— Input data —
====================
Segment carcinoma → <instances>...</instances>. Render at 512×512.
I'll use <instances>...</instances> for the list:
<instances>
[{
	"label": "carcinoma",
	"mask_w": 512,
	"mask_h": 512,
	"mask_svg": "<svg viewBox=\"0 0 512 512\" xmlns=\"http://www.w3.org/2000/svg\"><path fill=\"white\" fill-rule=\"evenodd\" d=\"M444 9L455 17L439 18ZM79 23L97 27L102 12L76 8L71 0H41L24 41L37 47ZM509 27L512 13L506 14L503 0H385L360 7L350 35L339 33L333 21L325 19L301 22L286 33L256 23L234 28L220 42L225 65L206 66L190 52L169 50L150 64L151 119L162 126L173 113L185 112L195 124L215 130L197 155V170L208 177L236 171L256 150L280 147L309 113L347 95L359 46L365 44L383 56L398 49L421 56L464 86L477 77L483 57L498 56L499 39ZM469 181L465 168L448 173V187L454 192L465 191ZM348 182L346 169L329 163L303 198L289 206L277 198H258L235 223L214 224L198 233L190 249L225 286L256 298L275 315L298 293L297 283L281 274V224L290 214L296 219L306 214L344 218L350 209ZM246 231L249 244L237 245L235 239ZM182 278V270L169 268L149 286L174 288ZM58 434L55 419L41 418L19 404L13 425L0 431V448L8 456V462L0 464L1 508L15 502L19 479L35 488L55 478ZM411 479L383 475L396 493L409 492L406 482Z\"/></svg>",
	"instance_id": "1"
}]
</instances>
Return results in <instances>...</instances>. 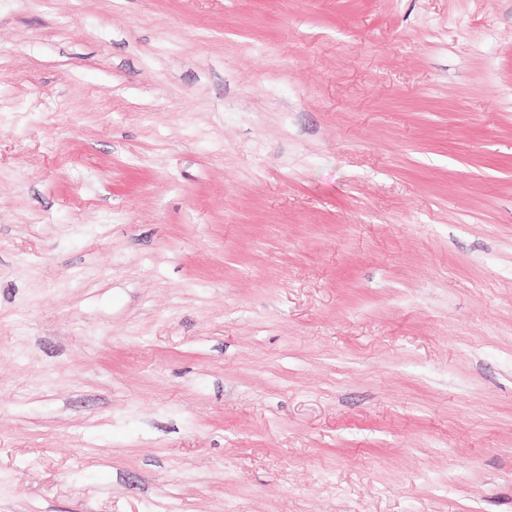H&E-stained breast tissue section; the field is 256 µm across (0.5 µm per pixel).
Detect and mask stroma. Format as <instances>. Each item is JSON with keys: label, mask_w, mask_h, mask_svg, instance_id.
<instances>
[{"label": "stroma", "mask_w": 512, "mask_h": 512, "mask_svg": "<svg viewBox=\"0 0 512 512\" xmlns=\"http://www.w3.org/2000/svg\"><path fill=\"white\" fill-rule=\"evenodd\" d=\"M0 512H512V0H0Z\"/></svg>", "instance_id": "35a3bbf8"}]
</instances>
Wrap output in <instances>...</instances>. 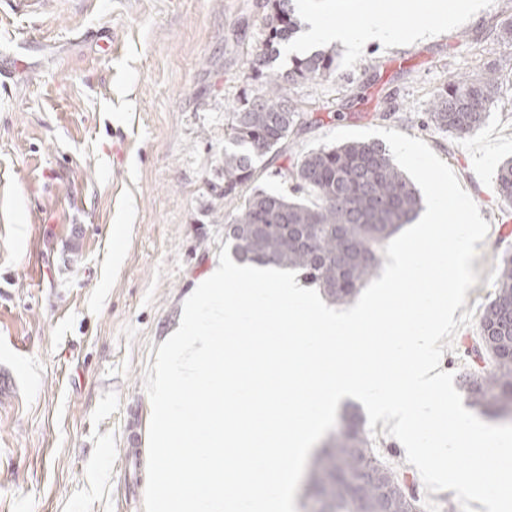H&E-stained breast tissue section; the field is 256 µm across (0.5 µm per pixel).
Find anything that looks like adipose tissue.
Returning <instances> with one entry per match:
<instances>
[{"mask_svg":"<svg viewBox=\"0 0 512 512\" xmlns=\"http://www.w3.org/2000/svg\"><path fill=\"white\" fill-rule=\"evenodd\" d=\"M306 22L311 37L343 43L353 54L360 53L368 45L384 43L393 35L387 11L375 0H364L360 6V21L354 26L327 22L323 14L316 12L308 13Z\"/></svg>","mask_w":512,"mask_h":512,"instance_id":"1","label":"adipose tissue"}]
</instances>
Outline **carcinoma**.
Masks as SVG:
<instances>
[{"instance_id": "cac0c4a2", "label": "carcinoma", "mask_w": 512, "mask_h": 512, "mask_svg": "<svg viewBox=\"0 0 512 512\" xmlns=\"http://www.w3.org/2000/svg\"><path fill=\"white\" fill-rule=\"evenodd\" d=\"M265 50L290 40L299 28L293 0H266ZM336 60L332 48L291 58L284 73L263 75L264 61L249 69L264 77L255 97L245 96L231 113V147L224 149V194L250 188L237 213L224 225V237L242 262L301 272L331 302L351 303L374 275L379 253L422 208V198L389 151L374 141H345L303 153L287 169L291 195L250 187L255 160L279 154L280 145L307 124L291 88L324 79ZM500 92L496 70L458 79L433 95L427 123L461 138L480 128ZM494 192L512 202V160L497 169ZM310 194L306 203L301 195ZM494 298L479 320L480 336L468 348L477 367L459 384L467 404L488 416L512 418V258L496 266ZM308 496L328 512H376L385 491L399 512H420L406 476L381 458L352 411L326 447L309 464Z\"/></svg>"}]
</instances>
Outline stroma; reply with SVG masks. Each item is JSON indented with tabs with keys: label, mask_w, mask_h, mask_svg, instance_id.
Segmentation results:
<instances>
[{
	"label": "stroma",
	"mask_w": 512,
	"mask_h": 512,
	"mask_svg": "<svg viewBox=\"0 0 512 512\" xmlns=\"http://www.w3.org/2000/svg\"><path fill=\"white\" fill-rule=\"evenodd\" d=\"M263 0H0V54L29 66L0 81V512H144L151 403L143 380L184 298L225 243V116L260 82ZM432 40L397 37L293 96L308 124L254 184L290 193L287 168L340 129L423 140L491 229L465 310L493 297L512 209L493 192L512 157V0H481ZM494 67L501 92L464 138L423 125L448 80ZM396 109L386 114L387 97Z\"/></svg>",
	"instance_id": "1"
}]
</instances>
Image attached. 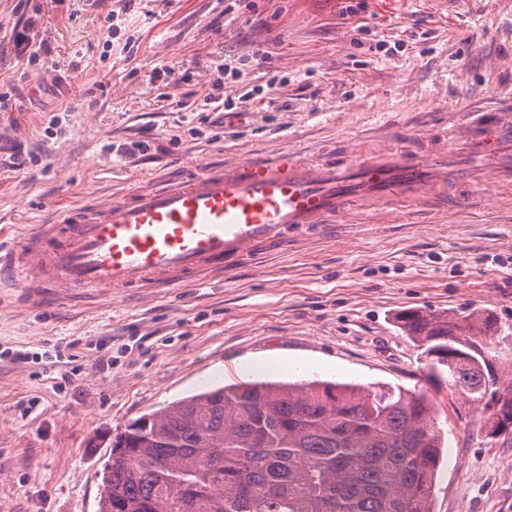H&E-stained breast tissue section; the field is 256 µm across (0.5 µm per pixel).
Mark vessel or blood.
Here are the masks:
<instances>
[{
	"mask_svg": "<svg viewBox=\"0 0 512 512\" xmlns=\"http://www.w3.org/2000/svg\"><path fill=\"white\" fill-rule=\"evenodd\" d=\"M481 169L512 181V106L448 127L447 140L419 150L385 140L339 164L295 149L255 153L220 169L188 168L178 181L102 205L55 212L10 261L17 288L34 299L61 288H173L232 266L246 250L278 247L291 227L392 201L424 209L475 196L461 180Z\"/></svg>",
	"mask_w": 512,
	"mask_h": 512,
	"instance_id": "obj_1",
	"label": "vessel or blood"
}]
</instances>
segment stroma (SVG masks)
Instances as JSON below:
<instances>
[{
	"instance_id": "obj_1",
	"label": "stroma",
	"mask_w": 512,
	"mask_h": 512,
	"mask_svg": "<svg viewBox=\"0 0 512 512\" xmlns=\"http://www.w3.org/2000/svg\"><path fill=\"white\" fill-rule=\"evenodd\" d=\"M252 3L228 17V0H0V246L58 205L158 184L178 158L302 147L346 161L375 142V114L395 138L441 135L512 97V0ZM219 82L232 112L198 111ZM476 189L469 210L388 203L326 235L290 232L287 250L189 286L23 304L0 288V512H99L96 436L263 380L424 394L442 443L431 512H512V431L489 434L485 404L430 376L397 324L407 310L487 318L512 378V185Z\"/></svg>"
}]
</instances>
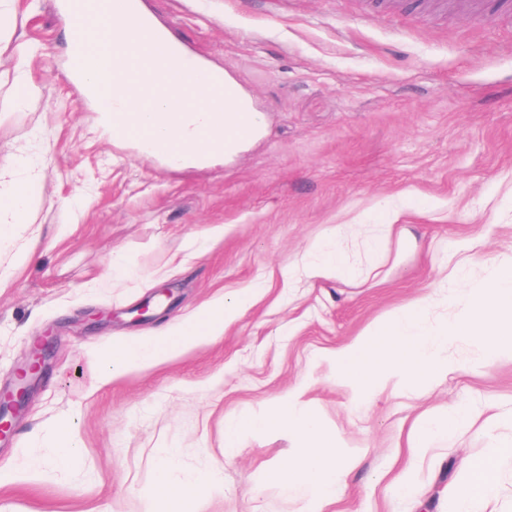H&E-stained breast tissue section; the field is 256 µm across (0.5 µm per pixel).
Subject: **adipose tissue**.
I'll return each mask as SVG.
<instances>
[{
  "instance_id": "adipose-tissue-1",
  "label": "adipose tissue",
  "mask_w": 512,
  "mask_h": 512,
  "mask_svg": "<svg viewBox=\"0 0 512 512\" xmlns=\"http://www.w3.org/2000/svg\"><path fill=\"white\" fill-rule=\"evenodd\" d=\"M3 186L8 192L0 194V248L7 242L6 225L25 221L27 204L38 193L39 179L37 175L23 173L18 160H0V187ZM302 270L310 279L343 277L350 272L346 252L340 248L328 253L315 248L306 250ZM246 303L247 298L242 294L221 298L211 302L193 325H168L138 345H113L102 350L96 358L101 378L109 379L131 367L218 339L223 336L225 326L240 316ZM306 389V384H297L276 400L267 402L259 412L231 419L225 426V440L228 449L233 450L247 437L265 433L292 439V454L288 459L266 465L259 482L299 496L302 512H325L329 504L345 493L359 453L344 446L338 436L327 433L317 415L304 408ZM471 418L468 408L452 406L445 415L422 419L413 429L410 446L416 451L423 449L467 425ZM176 469L177 455L172 452L157 471L156 492L146 498L143 512H200L202 498L219 488L216 471L200 473L182 482L174 477ZM496 469L495 458L476 461L458 483L448 512H472L473 504L492 499L496 494Z\"/></svg>"
}]
</instances>
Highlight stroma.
<instances>
[{"mask_svg": "<svg viewBox=\"0 0 512 512\" xmlns=\"http://www.w3.org/2000/svg\"><path fill=\"white\" fill-rule=\"evenodd\" d=\"M65 0H0L15 26L0 38V158L39 174L28 221L10 225L0 270V391L56 339L0 462V512H142L167 449L177 474L221 468L201 512H300L277 487L252 493L287 437L245 440L224 457L227 419L301 381L324 428L360 451L347 496L327 512H448L455 485L497 456V494L477 512H512V357L448 345L454 372L431 390L390 385L352 410L328 355L407 302L452 316L439 282L458 255L478 283L512 265V0H144L195 58L238 76L260 100L267 136L232 166L172 167L113 143L72 78L68 39H101L106 17L75 26ZM32 91L15 95L16 77ZM399 221L377 269L290 279L307 247L341 224ZM224 233L198 250L215 227ZM34 252L14 265L15 253ZM171 289L148 322L129 311ZM248 297L216 341L101 381L105 344H135L211 301ZM468 403L473 420L410 452L414 421ZM72 421L83 463L54 465L49 432ZM409 475L411 489L395 484Z\"/></svg>", "mask_w": 512, "mask_h": 512, "instance_id": "1", "label": "stroma"}]
</instances>
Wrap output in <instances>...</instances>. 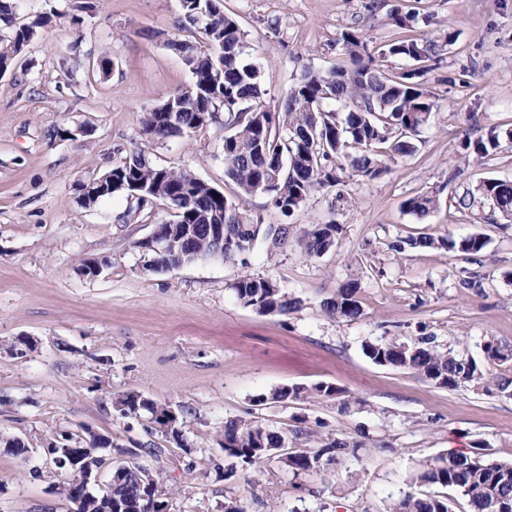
====================
— Set exercise —
Copy out exactly the lines between the line containing "Highlight stroma." and the end of the entries, including both, and leave the pictures behind.

— Written response —
Highlight stroma.
<instances>
[{"mask_svg": "<svg viewBox=\"0 0 512 512\" xmlns=\"http://www.w3.org/2000/svg\"><path fill=\"white\" fill-rule=\"evenodd\" d=\"M65 0H0L15 26L0 38V158L39 174L28 221L10 225L0 270V391L56 339L0 462V512H142L167 449L177 474L221 468L201 512H300L277 487L252 493L287 437L245 440L224 457L227 419L301 381L324 428L360 451L347 496L327 512H448L455 485L497 456V494L477 512H512V357L448 345L454 372L431 390L390 385L352 410L328 355L407 302L452 316L439 282L458 255L478 283L512 265V0H144L195 58L238 76L260 100L267 136L232 166L172 167L113 143L72 78L68 39H101L106 17L75 26ZM32 91L15 95L16 77ZM399 221L377 269L290 279L307 247L341 224ZM224 233L198 250L215 227ZM34 252L14 265L15 253ZM171 289L148 322L129 311ZM248 297L216 341L101 381L105 344H135L211 301ZM468 403L473 420L410 452L414 421ZM72 421L83 463L54 465L49 432ZM409 475L411 489L395 484Z\"/></svg>", "mask_w": 512, "mask_h": 512, "instance_id": "1", "label": "stroma"}]
</instances>
Wrap output in <instances>...</instances>. 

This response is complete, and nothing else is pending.